Change listing data:
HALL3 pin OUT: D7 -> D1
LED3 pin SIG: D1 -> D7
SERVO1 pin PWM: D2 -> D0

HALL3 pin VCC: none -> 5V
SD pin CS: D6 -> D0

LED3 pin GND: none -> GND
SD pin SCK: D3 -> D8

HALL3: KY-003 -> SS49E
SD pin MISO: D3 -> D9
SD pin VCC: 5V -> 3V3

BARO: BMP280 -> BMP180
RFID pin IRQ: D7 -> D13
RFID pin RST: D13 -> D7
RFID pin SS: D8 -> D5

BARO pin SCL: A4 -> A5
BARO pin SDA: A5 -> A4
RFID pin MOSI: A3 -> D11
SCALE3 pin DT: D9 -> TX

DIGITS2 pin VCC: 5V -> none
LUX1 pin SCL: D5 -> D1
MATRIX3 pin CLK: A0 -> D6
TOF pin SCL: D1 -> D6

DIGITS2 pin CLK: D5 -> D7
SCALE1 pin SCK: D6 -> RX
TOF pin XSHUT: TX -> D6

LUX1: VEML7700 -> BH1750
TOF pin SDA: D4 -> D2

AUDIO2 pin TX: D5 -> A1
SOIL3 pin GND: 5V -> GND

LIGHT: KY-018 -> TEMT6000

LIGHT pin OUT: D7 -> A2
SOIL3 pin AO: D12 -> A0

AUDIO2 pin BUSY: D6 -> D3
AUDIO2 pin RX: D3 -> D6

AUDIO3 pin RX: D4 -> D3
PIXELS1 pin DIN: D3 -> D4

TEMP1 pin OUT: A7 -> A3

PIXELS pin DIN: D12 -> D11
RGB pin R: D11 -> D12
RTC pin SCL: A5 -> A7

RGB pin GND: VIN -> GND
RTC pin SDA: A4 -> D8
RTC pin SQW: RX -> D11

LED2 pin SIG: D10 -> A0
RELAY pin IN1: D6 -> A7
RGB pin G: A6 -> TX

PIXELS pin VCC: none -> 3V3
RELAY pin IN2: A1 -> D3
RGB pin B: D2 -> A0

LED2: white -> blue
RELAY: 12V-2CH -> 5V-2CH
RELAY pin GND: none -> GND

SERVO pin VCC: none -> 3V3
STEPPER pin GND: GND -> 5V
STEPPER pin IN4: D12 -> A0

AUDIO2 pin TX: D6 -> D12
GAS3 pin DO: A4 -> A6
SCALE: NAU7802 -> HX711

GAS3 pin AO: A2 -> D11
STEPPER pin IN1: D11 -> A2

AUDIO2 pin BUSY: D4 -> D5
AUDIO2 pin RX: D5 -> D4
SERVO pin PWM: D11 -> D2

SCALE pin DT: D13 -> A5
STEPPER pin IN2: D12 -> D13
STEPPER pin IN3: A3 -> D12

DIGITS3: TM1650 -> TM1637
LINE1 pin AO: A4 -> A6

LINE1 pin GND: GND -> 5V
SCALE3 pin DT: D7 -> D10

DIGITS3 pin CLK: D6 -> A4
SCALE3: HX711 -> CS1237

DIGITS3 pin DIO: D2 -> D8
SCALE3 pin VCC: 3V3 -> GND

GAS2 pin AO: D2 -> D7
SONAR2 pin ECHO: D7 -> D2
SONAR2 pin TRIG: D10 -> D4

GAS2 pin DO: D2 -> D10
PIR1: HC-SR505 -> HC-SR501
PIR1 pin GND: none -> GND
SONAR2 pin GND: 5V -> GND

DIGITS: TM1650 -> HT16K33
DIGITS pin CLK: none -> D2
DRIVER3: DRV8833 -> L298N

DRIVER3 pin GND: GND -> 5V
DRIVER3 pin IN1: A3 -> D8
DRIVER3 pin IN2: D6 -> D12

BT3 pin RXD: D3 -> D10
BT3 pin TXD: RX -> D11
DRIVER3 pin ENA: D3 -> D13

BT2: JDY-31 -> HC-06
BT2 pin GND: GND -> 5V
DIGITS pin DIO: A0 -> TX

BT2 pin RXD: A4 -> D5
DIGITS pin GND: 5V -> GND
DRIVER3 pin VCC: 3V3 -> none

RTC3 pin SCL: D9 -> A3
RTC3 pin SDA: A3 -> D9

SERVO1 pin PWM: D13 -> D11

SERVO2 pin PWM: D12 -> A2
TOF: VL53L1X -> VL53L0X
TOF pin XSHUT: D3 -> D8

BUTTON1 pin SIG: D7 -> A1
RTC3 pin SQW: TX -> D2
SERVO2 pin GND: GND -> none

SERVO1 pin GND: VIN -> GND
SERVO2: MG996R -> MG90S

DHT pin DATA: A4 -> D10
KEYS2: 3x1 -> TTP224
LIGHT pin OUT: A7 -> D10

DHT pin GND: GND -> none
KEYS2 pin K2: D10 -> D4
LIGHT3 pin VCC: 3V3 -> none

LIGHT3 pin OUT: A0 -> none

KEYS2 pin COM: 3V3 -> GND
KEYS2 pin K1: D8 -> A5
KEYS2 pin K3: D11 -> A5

What you have to do: Write out the records above exactly, from the opening line to the line with "SCALE3 pin DT: D9 -> TX", including both, with nothing added.

Response area:
HALL3 pin OUT: D7 -> D1
LED3 pin SIG: D1 -> D7
SERVO1 pin PWM: D2 -> D0

HALL3 pin VCC: none -> 5V
SD pin CS: D6 -> D0

LED3 pin GND: none -> GND
SD pin SCK: D3 -> D8

HALL3: KY-003 -> SS49E
SD pin MISO: D3 -> D9
SD pin VCC: 5V -> 3V3

BARO: BMP280 -> BMP180
RFID pin IRQ: D7 -> D13
RFID pin RST: D13 -> D7
RFID pin SS: D8 -> D5

BARO pin SCL: A4 -> A5
BARO pin SDA: A5 -> A4
RFID pin MOSI: A3 -> D11
SCALE3 pin DT: D9 -> TX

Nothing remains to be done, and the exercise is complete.